How to complete this task: Beginning with the line that holds "black tile C3" and ending with the last line, please repeat the entries exactly and omit the pictures.

The data:
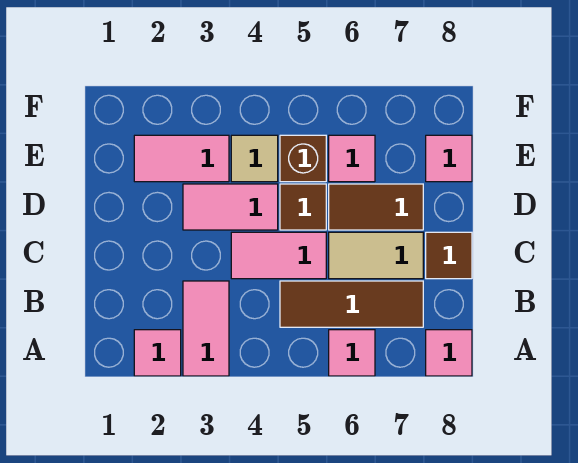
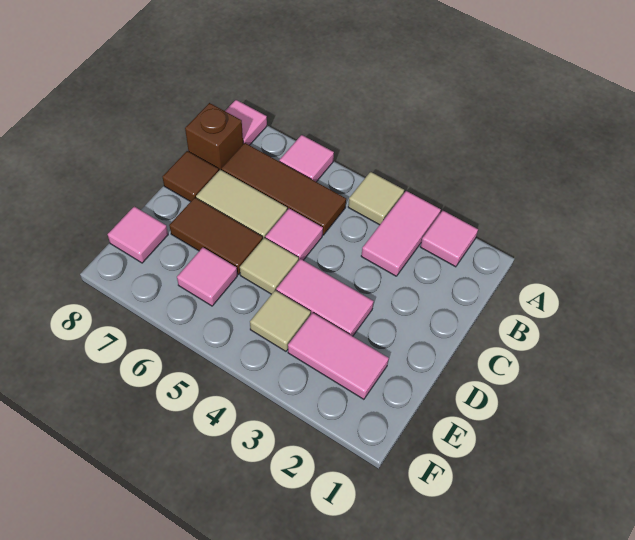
none -> tan tile A4 level 1
pink tile C4:C5 level 1 -> pink tile C5 level 1
brown tile D5 level 1 -> tan tile D5 level 1
brown brick E5 level 1 -> brown brick B8 level 1

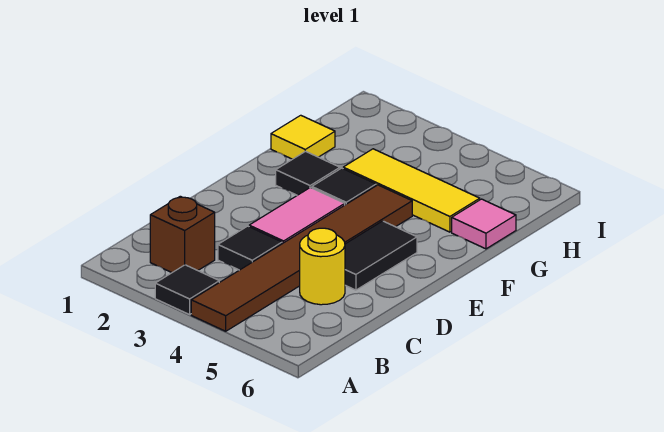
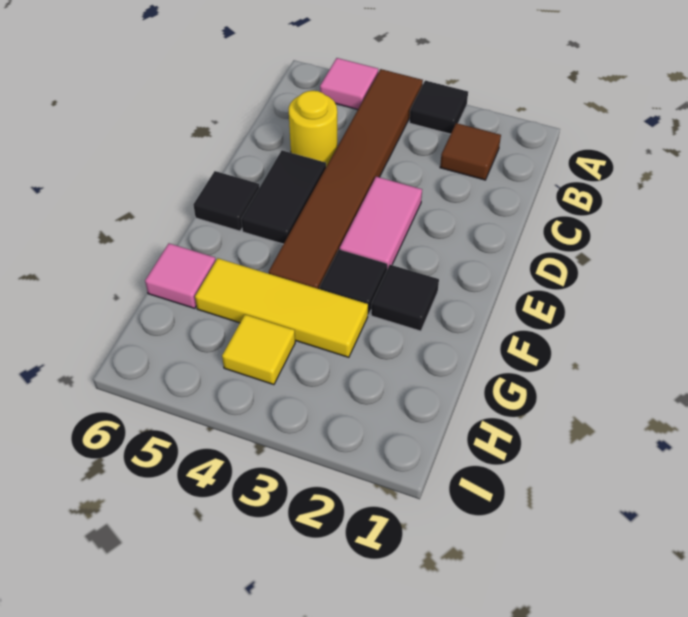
none -> pink tile A5 level 1
brown brick B2 level 1 -> brown tile B2 level 1
black tile C3 level 1 -> black tile E6 level 1
yellow tile G1 level 1 -> yellow tile H4 level 1

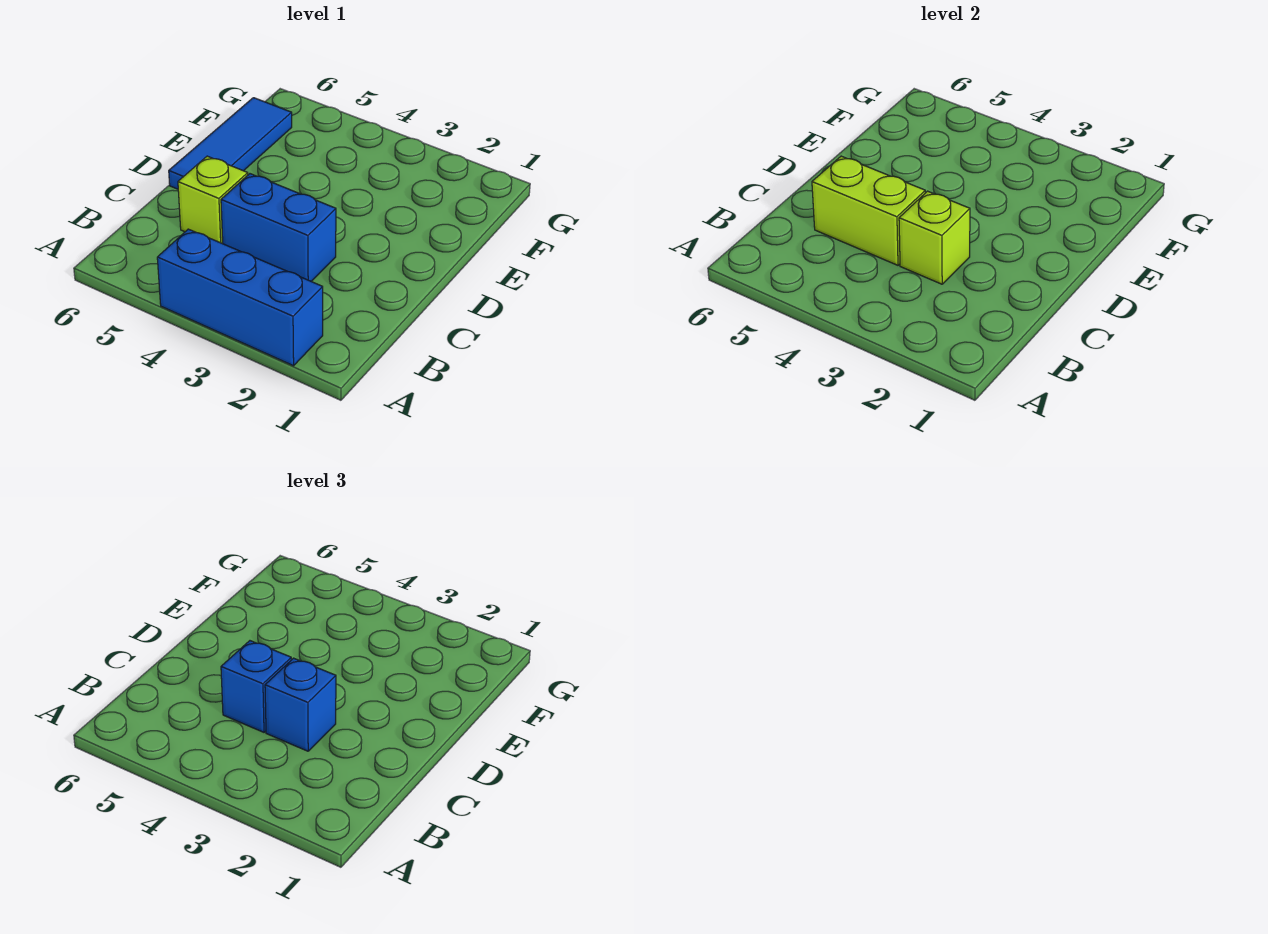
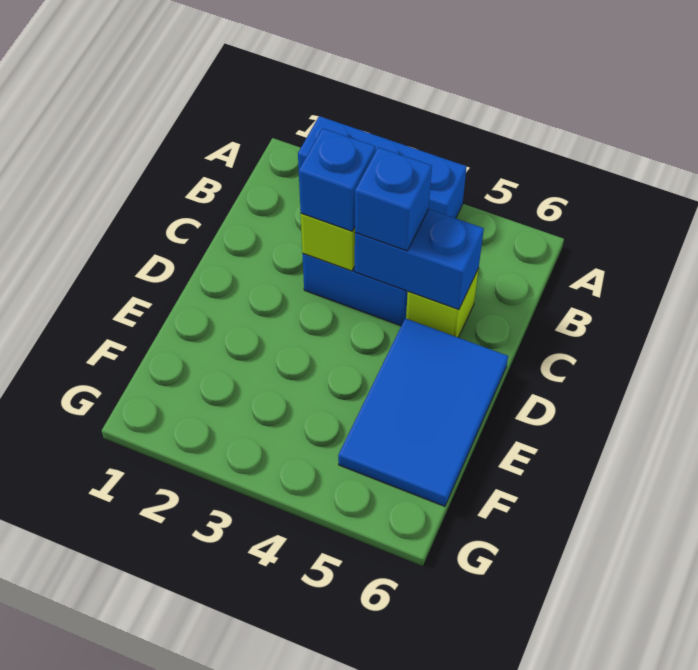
lime brick C4:C5 level 2 -> blue brick C4:C5 level 2
blue tile D6:F6 level 1 -> blue tile D5:F6 level 1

Task solution:
black tile C3 level 1 -> black tile E6 level 1
yellow tile G1 level 1 -> yellow tile H4 level 1

lime brick C4:C5 level 2 -> blue brick C4:C5 level 2
blue tile D6:F6 level 1 -> blue tile D5:F6 level 1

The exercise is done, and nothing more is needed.